# Required action
Would you return every entry, exactly as it is written?

# Given records
=======

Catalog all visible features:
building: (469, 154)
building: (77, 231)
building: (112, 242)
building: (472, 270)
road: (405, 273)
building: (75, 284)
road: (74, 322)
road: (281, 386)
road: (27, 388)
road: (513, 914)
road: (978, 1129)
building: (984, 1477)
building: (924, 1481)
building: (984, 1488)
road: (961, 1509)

=======

# Response for this exercise
Catalog all visible features:
building: (469, 154)
building: (77, 231)
building: (112, 242)
building: (472, 270)
road: (405, 273)
building: (75, 284)
road: (74, 322)
road: (281, 386)
road: (27, 388)
road: (513, 914)
road: (978, 1129)
building: (984, 1477)
building: (924, 1481)
building: (984, 1488)
road: (961, 1509)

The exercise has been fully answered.